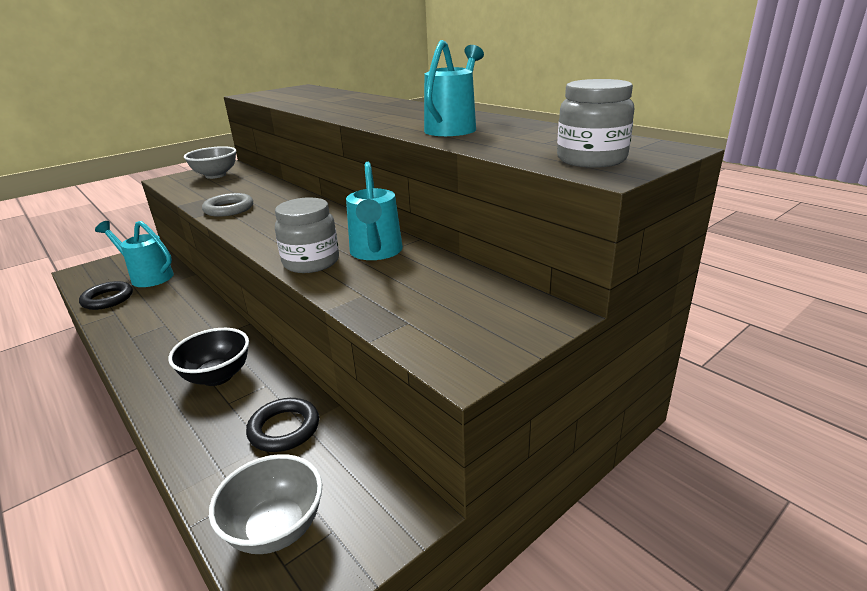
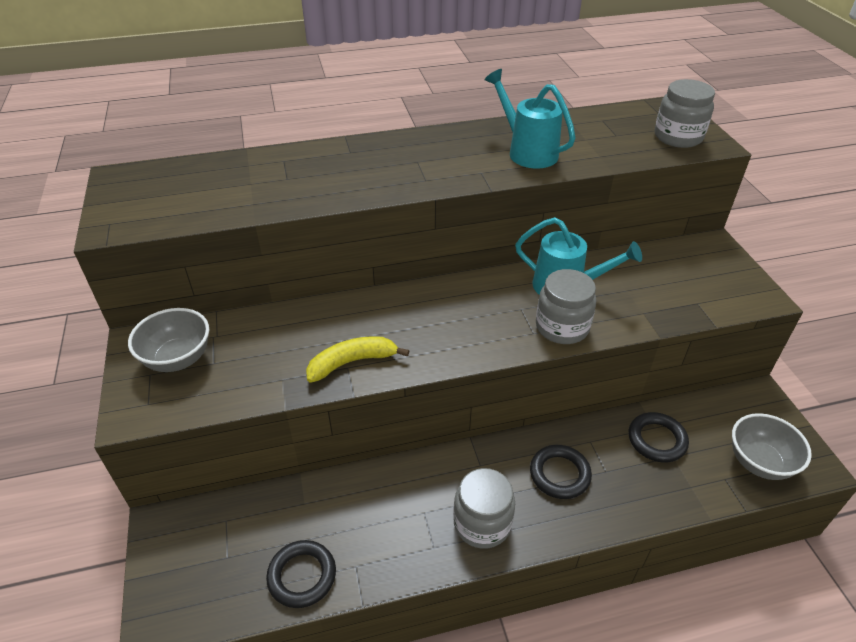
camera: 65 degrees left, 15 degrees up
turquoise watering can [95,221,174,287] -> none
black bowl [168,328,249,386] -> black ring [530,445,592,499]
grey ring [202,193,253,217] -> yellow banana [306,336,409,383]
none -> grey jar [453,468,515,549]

━━━

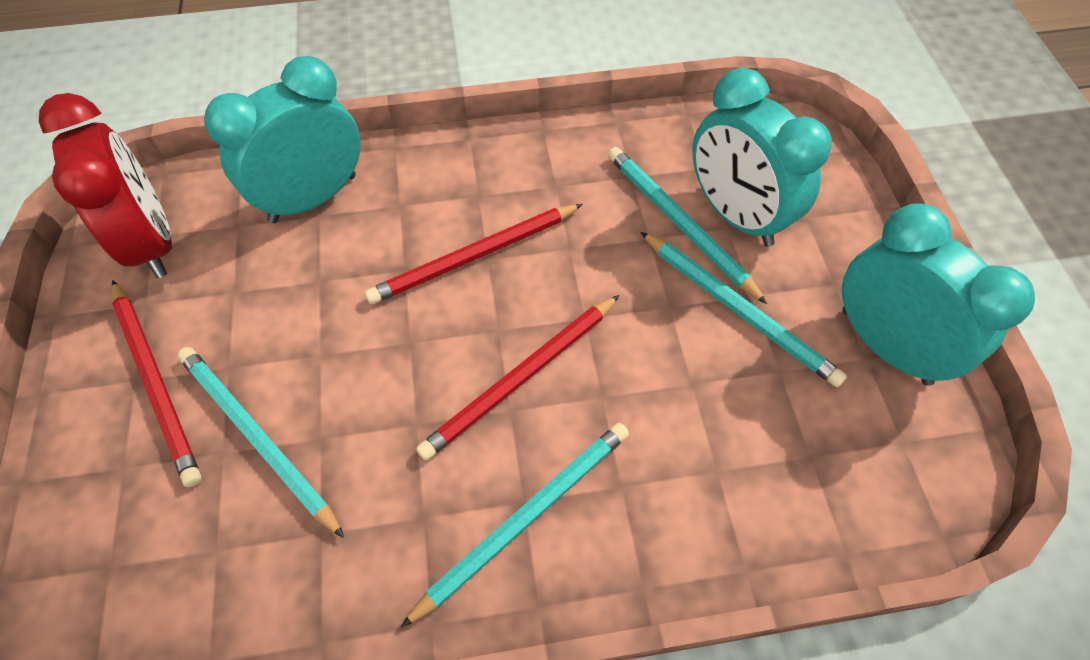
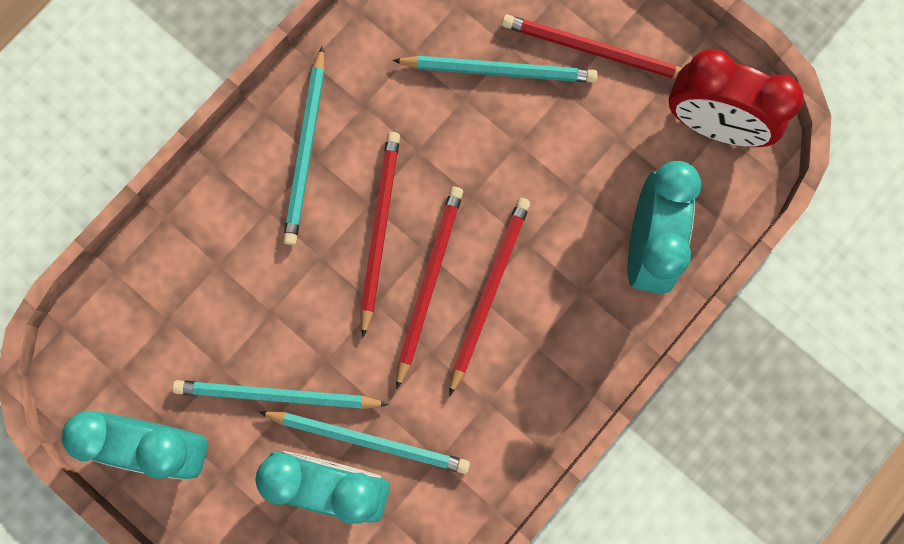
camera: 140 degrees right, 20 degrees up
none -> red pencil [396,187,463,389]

━━━

WORK TASK ▸ Copy the lines of the data above exactly as written, beginning with the line containing "camera: 65 degrees left, 15 degrees up" and ending with the line containing "none -> grey jar [453,468,515,549]", and leave out all other lines.

FINISHED TASK ▸
camera: 65 degrees left, 15 degrees up
turquoise watering can [95,221,174,287] -> none
black bowl [168,328,249,386] -> black ring [530,445,592,499]
grey ring [202,193,253,217] -> yellow banana [306,336,409,383]
none -> grey jar [453,468,515,549]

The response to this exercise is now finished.